May I have the lines from the one containing "BARO pin VCC: VIN -> none" to the end of the entries, returned exactly and with nothing else?

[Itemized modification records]
====

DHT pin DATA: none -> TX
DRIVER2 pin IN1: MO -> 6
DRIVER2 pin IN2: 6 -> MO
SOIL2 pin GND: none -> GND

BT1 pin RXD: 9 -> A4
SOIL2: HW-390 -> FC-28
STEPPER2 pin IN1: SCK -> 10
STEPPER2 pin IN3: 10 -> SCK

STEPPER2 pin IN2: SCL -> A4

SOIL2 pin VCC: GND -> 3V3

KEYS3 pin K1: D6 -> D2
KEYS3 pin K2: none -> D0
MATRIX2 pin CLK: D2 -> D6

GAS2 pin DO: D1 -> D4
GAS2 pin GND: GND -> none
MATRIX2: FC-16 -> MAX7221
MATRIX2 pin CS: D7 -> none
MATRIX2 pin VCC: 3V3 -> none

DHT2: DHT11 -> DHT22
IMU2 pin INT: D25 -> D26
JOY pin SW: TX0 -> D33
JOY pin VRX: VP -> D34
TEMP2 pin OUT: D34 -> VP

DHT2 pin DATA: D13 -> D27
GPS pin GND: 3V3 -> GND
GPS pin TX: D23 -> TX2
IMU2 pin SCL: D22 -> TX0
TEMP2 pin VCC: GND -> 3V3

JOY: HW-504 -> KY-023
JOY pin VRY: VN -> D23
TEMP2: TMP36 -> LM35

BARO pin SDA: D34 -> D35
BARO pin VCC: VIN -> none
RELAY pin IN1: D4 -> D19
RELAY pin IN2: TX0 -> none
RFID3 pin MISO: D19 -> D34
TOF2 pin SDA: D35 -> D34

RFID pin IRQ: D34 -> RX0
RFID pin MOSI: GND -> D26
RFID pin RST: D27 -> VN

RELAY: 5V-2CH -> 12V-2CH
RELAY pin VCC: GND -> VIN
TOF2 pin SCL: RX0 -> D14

====

*Task answer*.
BARO pin VCC: VIN -> none
RELAY pin IN1: D4 -> D19
RELAY pin IN2: TX0 -> none
RFID3 pin MISO: D19 -> D34
TOF2 pin SDA: D35 -> D34

RFID pin IRQ: D34 -> RX0
RFID pin MOSI: GND -> D26
RFID pin RST: D27 -> VN

RELAY: 5V-2CH -> 12V-2CH
RELAY pin VCC: GND -> VIN
TOF2 pin SCL: RX0 -> D14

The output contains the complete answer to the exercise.